§ THE PROBLEM
Give back the line that contains "old: gumka do" and every following line, exactly as they appear, through the end of the data.

Scene change data
==================================================

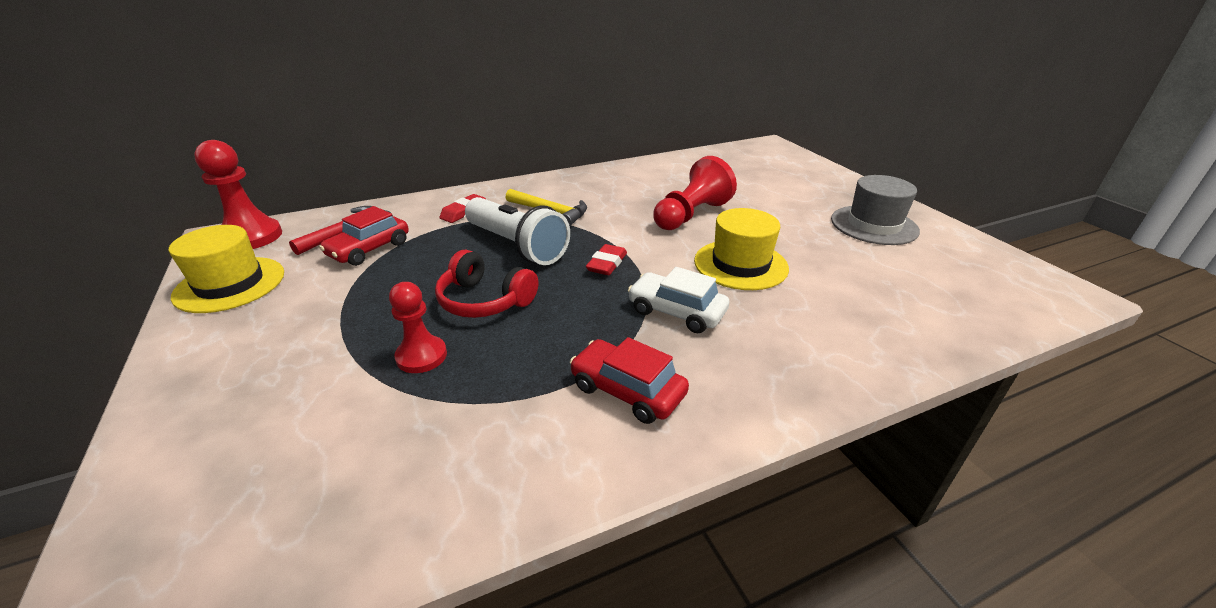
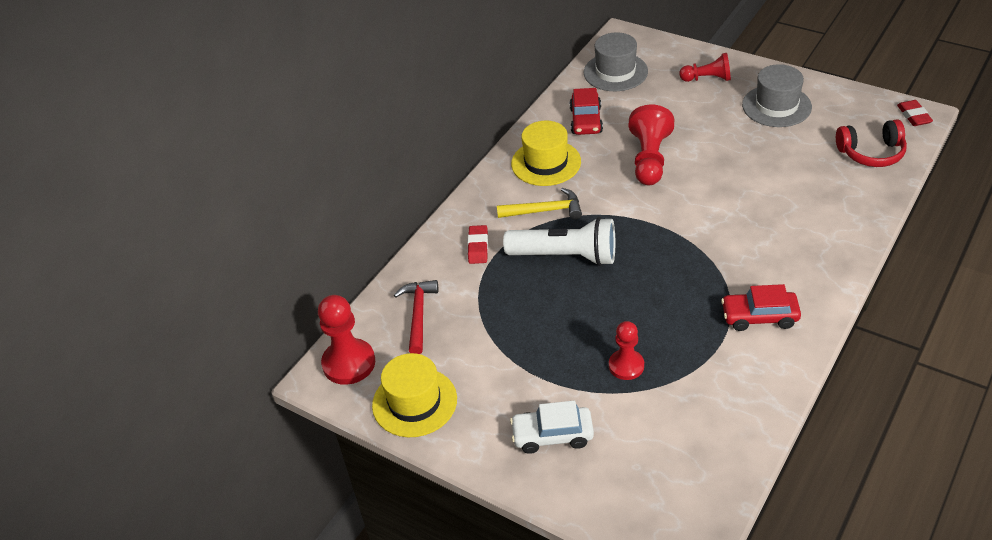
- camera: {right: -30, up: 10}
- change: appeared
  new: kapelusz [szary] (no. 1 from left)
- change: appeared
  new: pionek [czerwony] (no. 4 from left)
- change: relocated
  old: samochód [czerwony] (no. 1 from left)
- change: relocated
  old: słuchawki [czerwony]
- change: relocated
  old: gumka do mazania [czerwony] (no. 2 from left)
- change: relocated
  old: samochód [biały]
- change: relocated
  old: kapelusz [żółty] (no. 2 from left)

==================================================

§ RESPONSE AREA
  old: gumka do mazania [czerwony] (no. 2 from left)
- change: relocated
  old: samochód [biały]
- change: relocated
  old: kapelusz [żółty] (no. 2 from left)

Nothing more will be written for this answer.